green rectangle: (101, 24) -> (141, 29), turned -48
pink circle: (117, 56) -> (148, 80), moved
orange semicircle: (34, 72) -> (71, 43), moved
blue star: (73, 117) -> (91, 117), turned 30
--
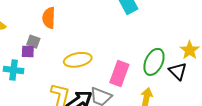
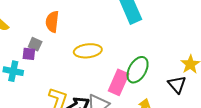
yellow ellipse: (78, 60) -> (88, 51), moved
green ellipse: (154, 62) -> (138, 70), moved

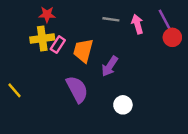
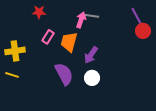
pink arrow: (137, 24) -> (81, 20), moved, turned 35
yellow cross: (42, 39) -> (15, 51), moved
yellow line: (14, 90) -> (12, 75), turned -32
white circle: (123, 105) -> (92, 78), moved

* **ABOUT THIS EXERCISE**: Where the listing above reaches the line that contains "pink arrow: (137, 24)", start retyping, and finish with the line that contains "white circle: (123, 105) -> (92, 78), moved"; reproduce those lines exactly and no others.

* **OUTPUT**:
pink arrow: (137, 24) -> (81, 20), moved, turned 35
yellow cross: (42, 39) -> (15, 51), moved
yellow line: (14, 90) -> (12, 75), turned -32
white circle: (123, 105) -> (92, 78), moved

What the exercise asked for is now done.